======== SOURCE MATERIAL ========
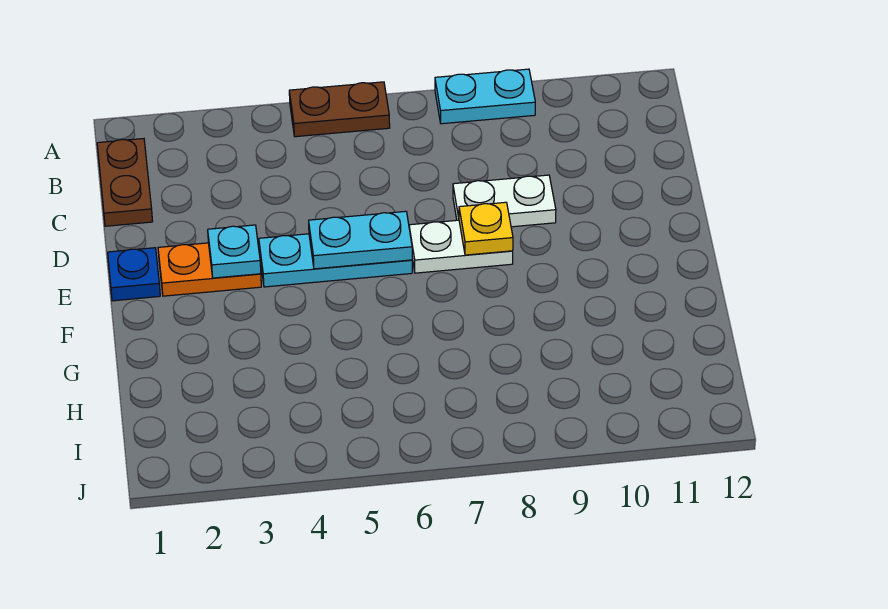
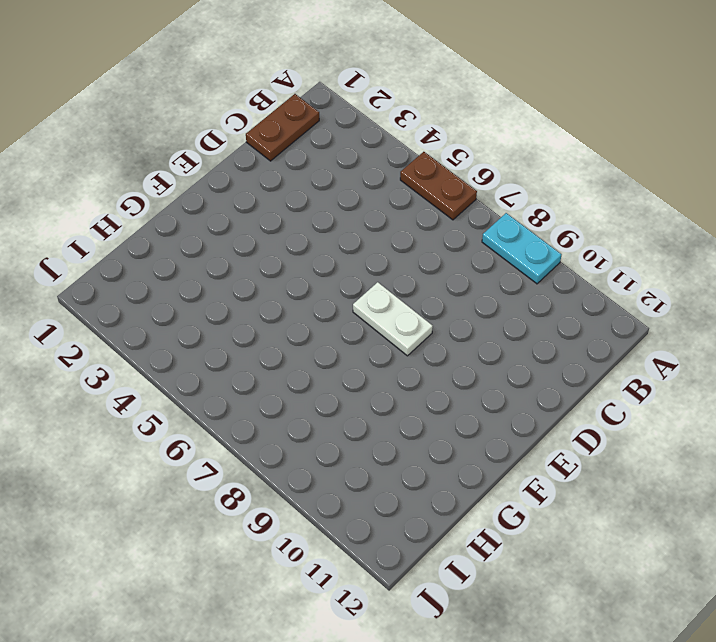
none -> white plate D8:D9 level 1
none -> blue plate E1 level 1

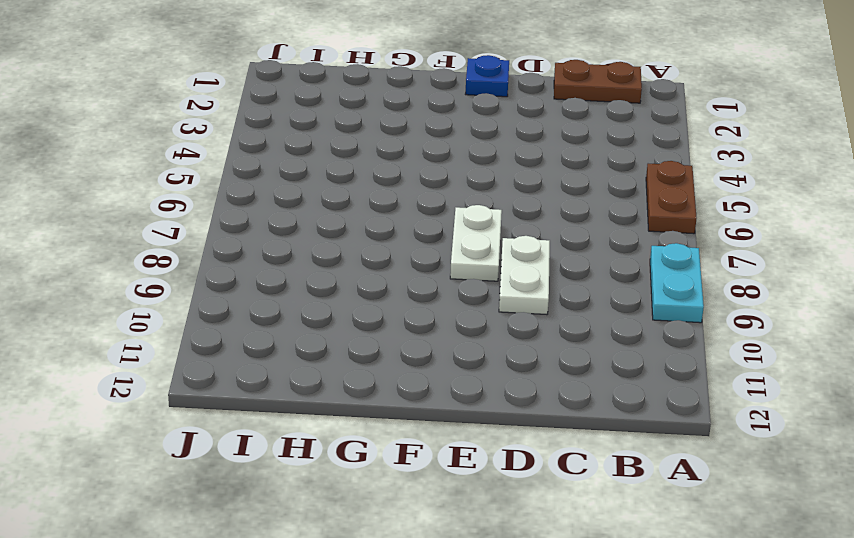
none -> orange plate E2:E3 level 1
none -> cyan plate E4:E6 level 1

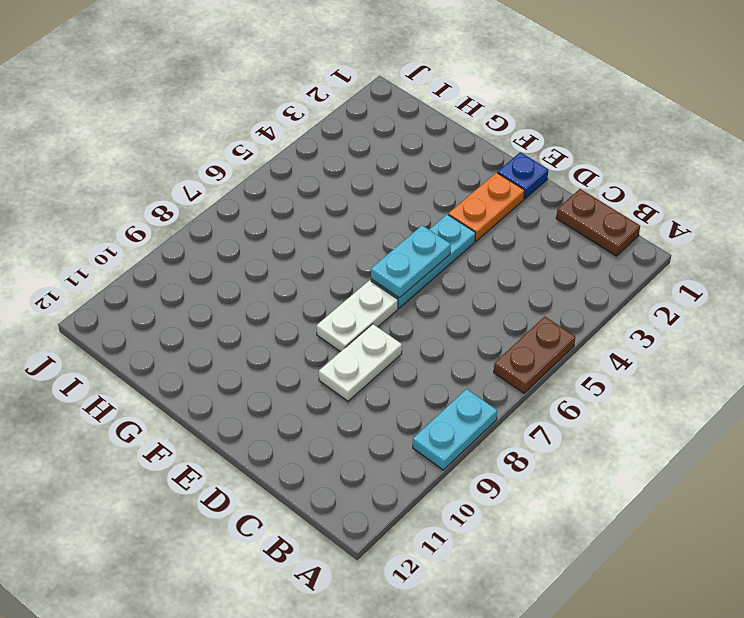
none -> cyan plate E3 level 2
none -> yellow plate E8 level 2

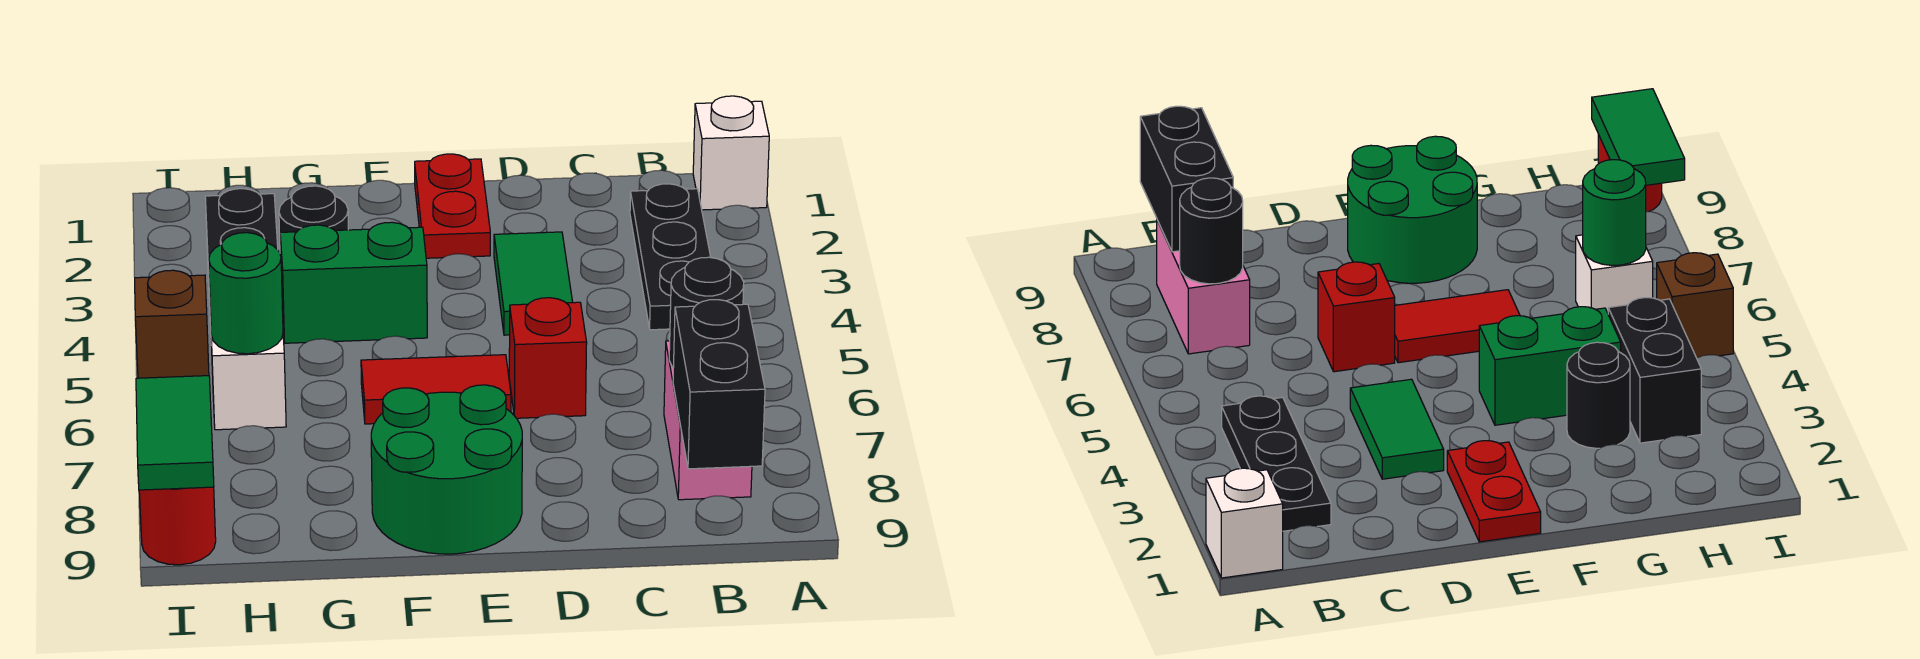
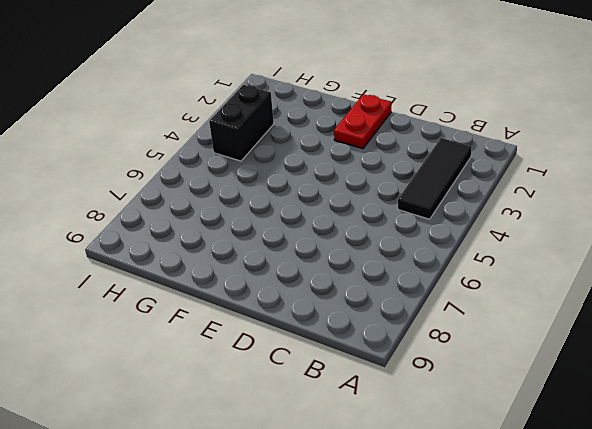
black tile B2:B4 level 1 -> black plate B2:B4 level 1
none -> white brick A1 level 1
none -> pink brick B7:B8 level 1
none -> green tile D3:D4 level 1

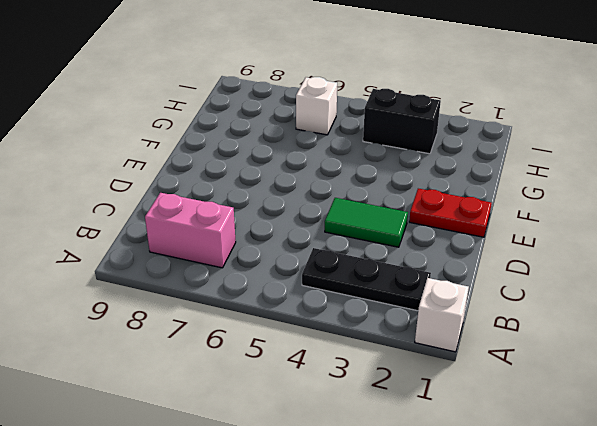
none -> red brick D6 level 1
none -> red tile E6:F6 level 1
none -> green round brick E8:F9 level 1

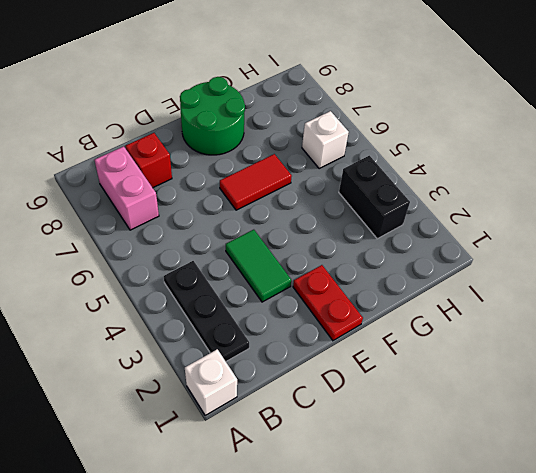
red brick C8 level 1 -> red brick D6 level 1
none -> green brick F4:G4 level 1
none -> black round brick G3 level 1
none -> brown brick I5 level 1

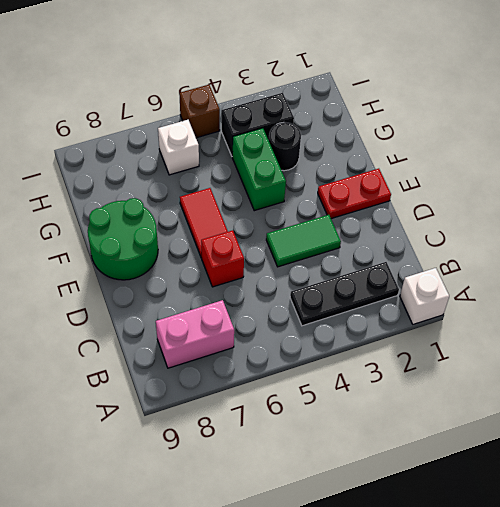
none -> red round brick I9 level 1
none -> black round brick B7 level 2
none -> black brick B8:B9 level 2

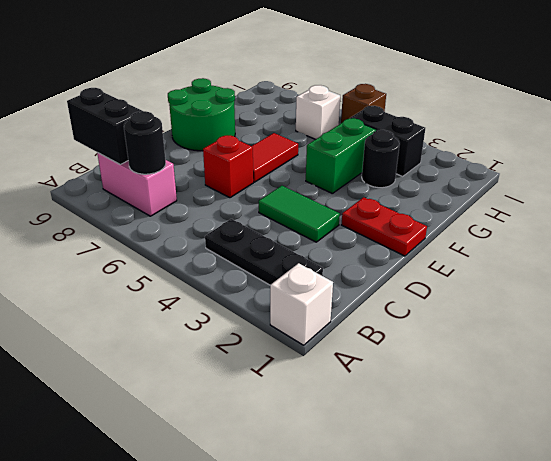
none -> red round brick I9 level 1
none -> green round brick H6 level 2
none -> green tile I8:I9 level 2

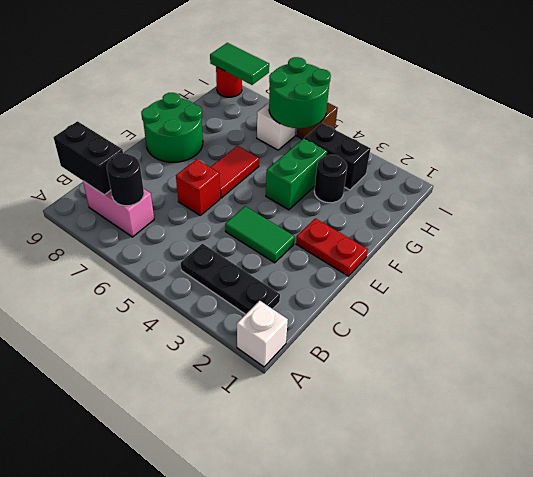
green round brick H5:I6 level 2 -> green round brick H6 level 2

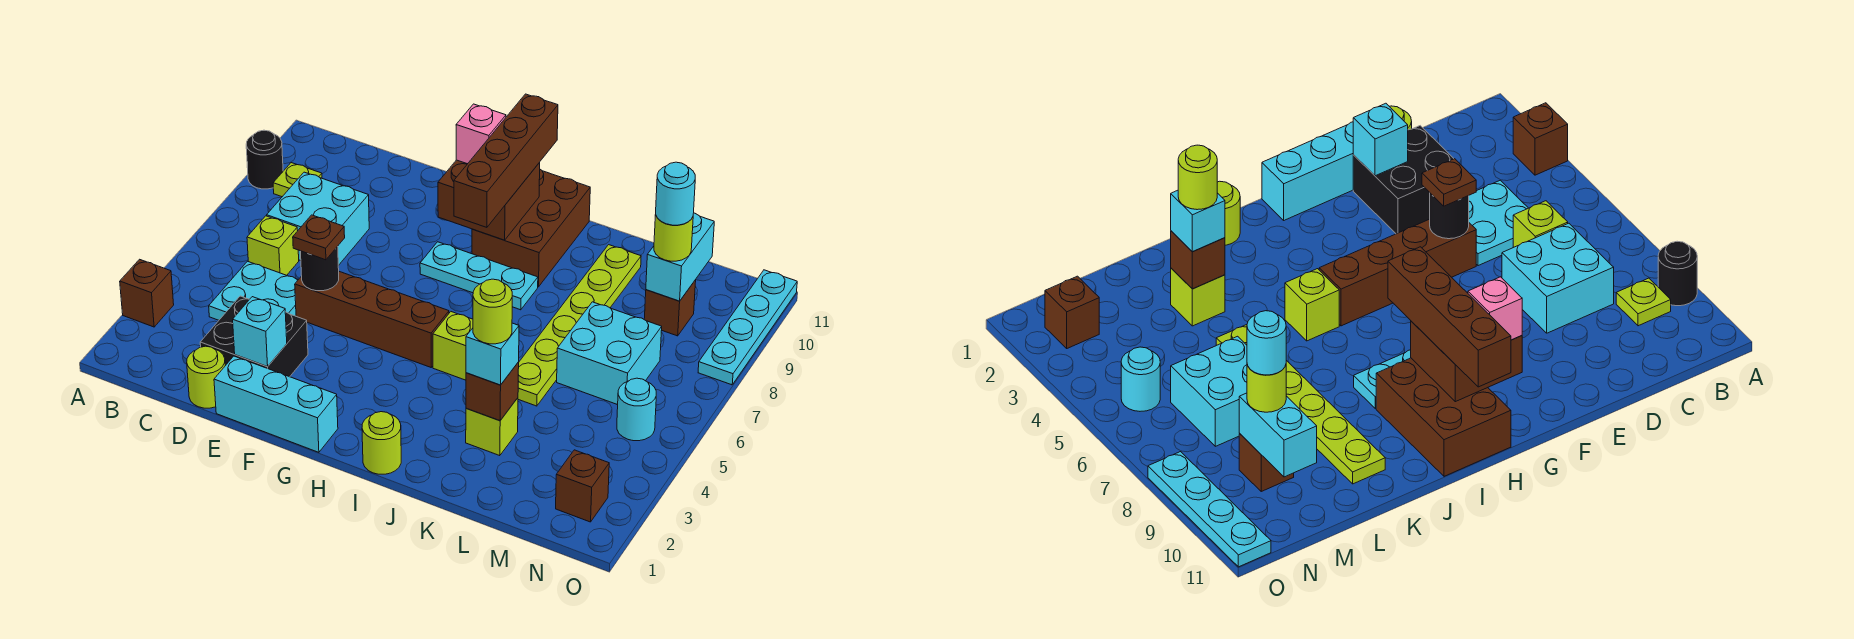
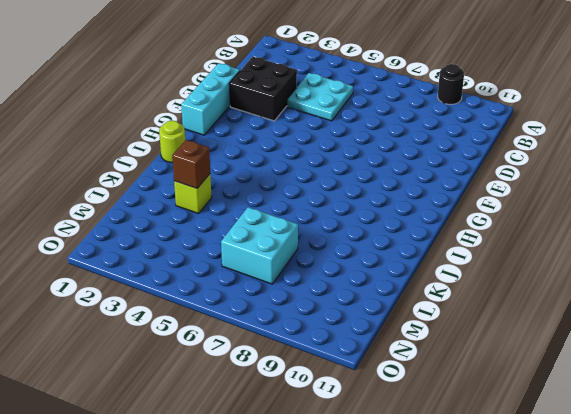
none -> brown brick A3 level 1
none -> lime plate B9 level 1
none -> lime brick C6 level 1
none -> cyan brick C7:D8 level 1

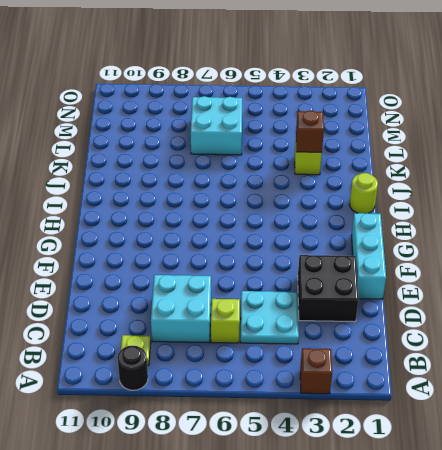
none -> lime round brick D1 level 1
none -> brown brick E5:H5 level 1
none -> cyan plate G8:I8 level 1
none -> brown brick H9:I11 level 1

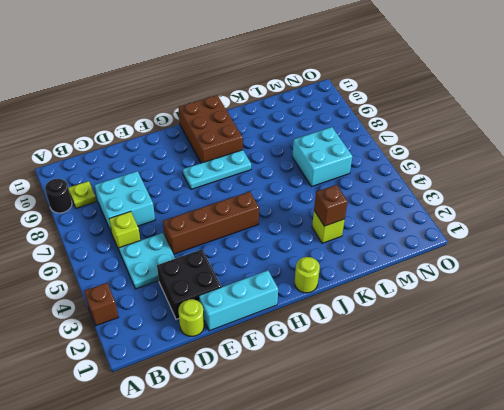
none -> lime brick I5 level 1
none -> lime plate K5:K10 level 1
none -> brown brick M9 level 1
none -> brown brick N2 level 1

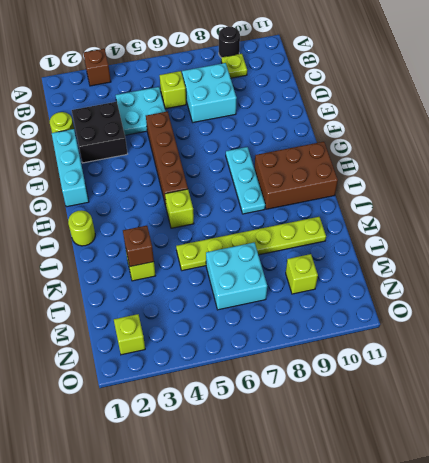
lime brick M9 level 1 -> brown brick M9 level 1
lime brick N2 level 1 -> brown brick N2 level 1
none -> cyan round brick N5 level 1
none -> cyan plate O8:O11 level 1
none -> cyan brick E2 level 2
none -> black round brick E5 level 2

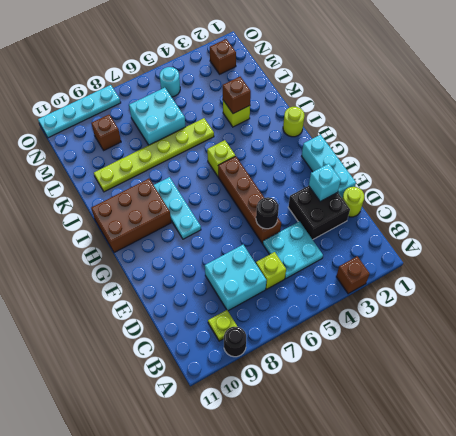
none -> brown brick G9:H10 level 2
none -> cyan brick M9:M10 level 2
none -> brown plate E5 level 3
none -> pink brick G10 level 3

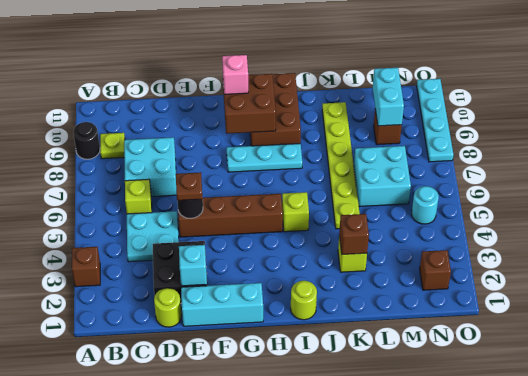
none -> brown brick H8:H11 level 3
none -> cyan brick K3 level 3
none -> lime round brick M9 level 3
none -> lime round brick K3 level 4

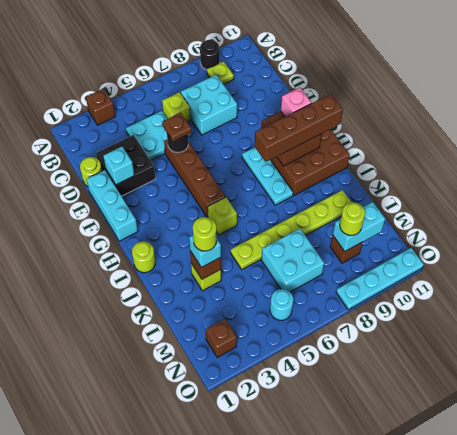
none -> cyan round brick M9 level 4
========
WORK TO COMPLETE » Every line of the data above is to be set down exactly; the pictures are not.

PROBLEM SOLUTION »
none -> white plate D8:D9 level 1
none -> blue plate E1 level 1

none -> orange plate E2:E3 level 1
none -> cyan plate E4:E6 level 1

none -> cyan plate E3 level 2
none -> yellow plate E8 level 2

black tile B2:B4 level 1 -> black plate B2:B4 level 1
none -> white brick A1 level 1
none -> pink brick B7:B8 level 1
none -> green tile D3:D4 level 1

none -> red brick D6 level 1
none -> red tile E6:F6 level 1
none -> green round brick E8:F9 level 1

red brick C8 level 1 -> red brick D6 level 1
none -> green brick F4:G4 level 1
none -> black round brick G3 level 1
none -> brown brick I5 level 1

none -> red round brick I9 level 1
none -> black round brick B7 level 2
none -> black brick B8:B9 level 2

none -> red round brick I9 level 1
none -> green round brick H6 level 2
none -> green tile I8:I9 level 2

green round brick H5:I6 level 2 -> green round brick H6 level 2

none -> brown brick A3 level 1
none -> lime plate B9 level 1
none -> lime brick C6 level 1
none -> cyan brick C7:D8 level 1

none -> lime round brick D1 level 1
none -> brown brick E5:H5 level 1
none -> cyan plate G8:I8 level 1
none -> brown brick H9:I11 level 1

none -> lime brick I5 level 1
none -> lime plate K5:K10 level 1
none -> brown brick M9 level 1
none -> brown brick N2 level 1

lime brick M9 level 1 -> brown brick M9 level 1
lime brick N2 level 1 -> brown brick N2 level 1
none -> cyan round brick N5 level 1
none -> cyan plate O8:O11 level 1
none -> cyan brick E2 level 2
none -> black round brick E5 level 2

none -> brown brick G9:H10 level 2
none -> cyan brick M9:M10 level 2
none -> brown plate E5 level 3
none -> pink brick G10 level 3

none -> brown brick H8:H11 level 3
none -> cyan brick K3 level 3
none -> lime round brick M9 level 3
none -> lime round brick K3 level 4

none -> cyan round brick M9 level 4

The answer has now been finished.